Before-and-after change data
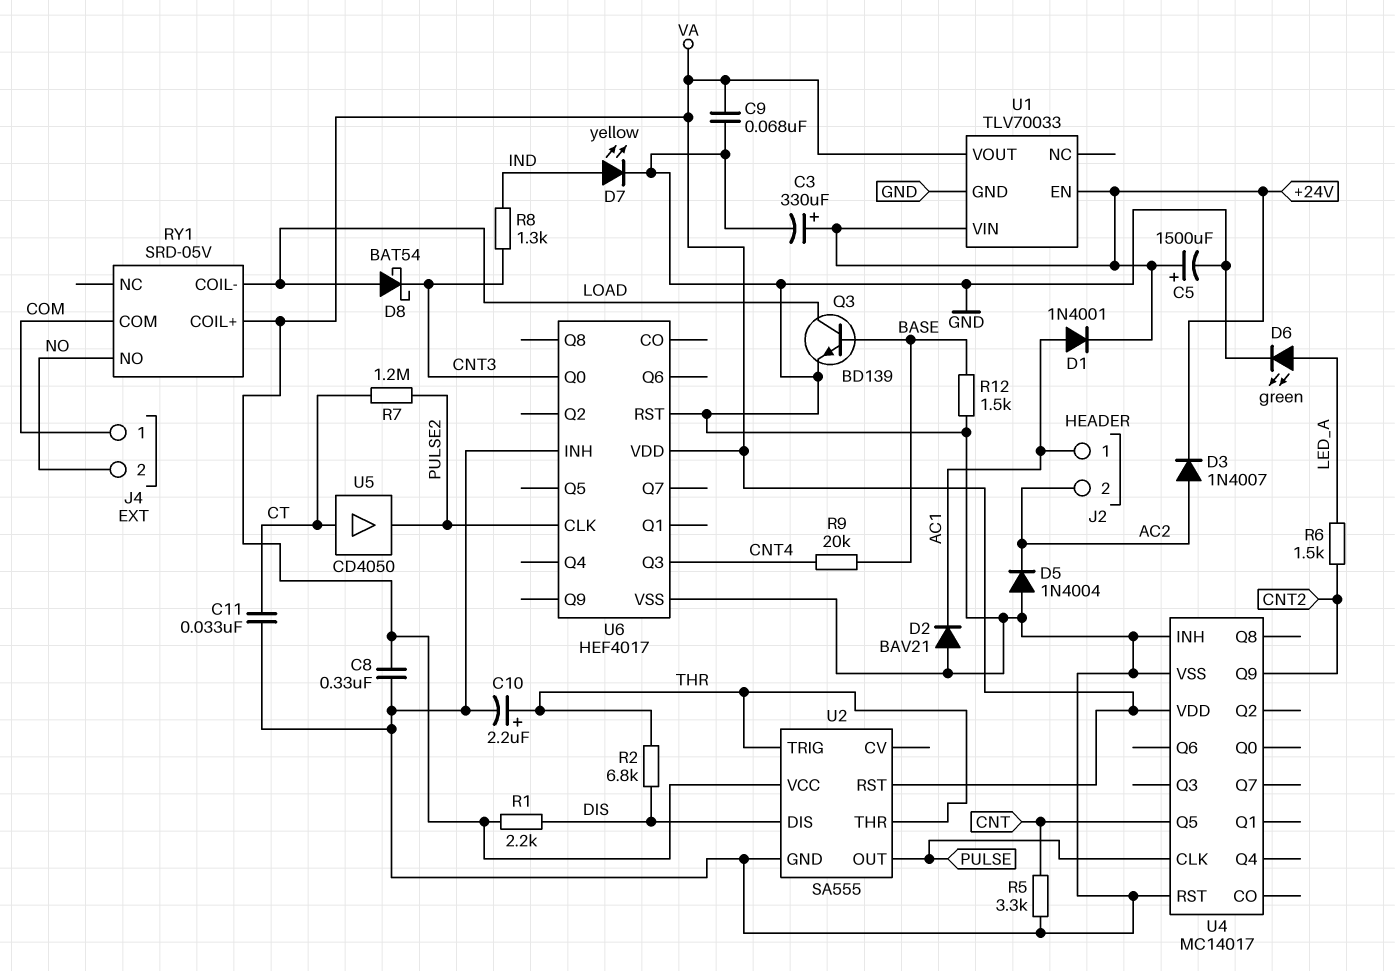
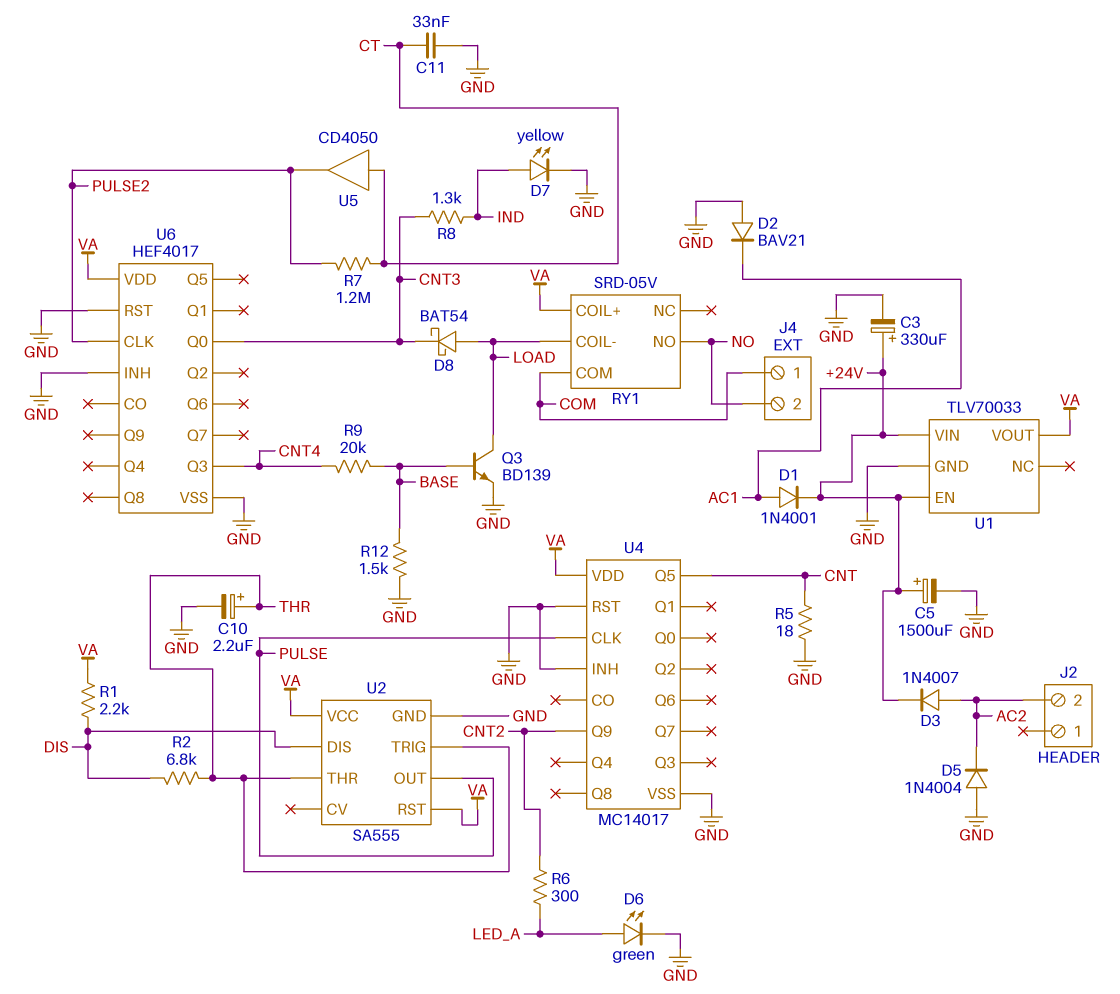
C8: 330nF (GND, VA) -> none
C9: 68nF (GND, VA) -> none
J2 pin 1: AC1 -> none
R5: 3.3k (CNT, GND) -> 18 (CNT, GND)
R6: 1.5k (CNT2, LED_A) -> 300 (CNT2, LED_A)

- **WHAT YOU NEED TO DO**
Look through the lines above for "none". Say how many have it, and give no other words.

- **ANSWER SECTION**
3